Working data START
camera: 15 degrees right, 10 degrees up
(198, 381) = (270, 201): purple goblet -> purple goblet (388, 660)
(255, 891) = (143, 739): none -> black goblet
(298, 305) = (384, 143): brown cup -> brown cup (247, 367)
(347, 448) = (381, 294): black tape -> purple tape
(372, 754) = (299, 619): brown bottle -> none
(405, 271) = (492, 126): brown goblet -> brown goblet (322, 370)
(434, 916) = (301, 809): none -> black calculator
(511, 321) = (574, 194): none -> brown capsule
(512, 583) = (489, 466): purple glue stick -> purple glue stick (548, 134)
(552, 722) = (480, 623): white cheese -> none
Working data END
Working data START
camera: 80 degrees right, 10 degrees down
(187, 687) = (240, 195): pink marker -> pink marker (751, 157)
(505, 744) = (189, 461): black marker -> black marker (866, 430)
Working data END
◆ **Task item**: Could you return exactly the lines above from the line with "(255, 891) = (143, 739): none -> black goblet" to the line with "(552, 722) = (480, 623): white cheese -> none", both included, and nothing else?

◆ **Exercise solution**:
(255, 891) = (143, 739): none -> black goblet
(298, 305) = (384, 143): brown cup -> brown cup (247, 367)
(347, 448) = (381, 294): black tape -> purple tape
(372, 754) = (299, 619): brown bottle -> none
(405, 271) = (492, 126): brown goblet -> brown goblet (322, 370)
(434, 916) = (301, 809): none -> black calculator
(511, 321) = (574, 194): none -> brown capsule
(512, 583) = (489, 466): purple glue stick -> purple glue stick (548, 134)
(552, 722) = (480, 623): white cheese -> none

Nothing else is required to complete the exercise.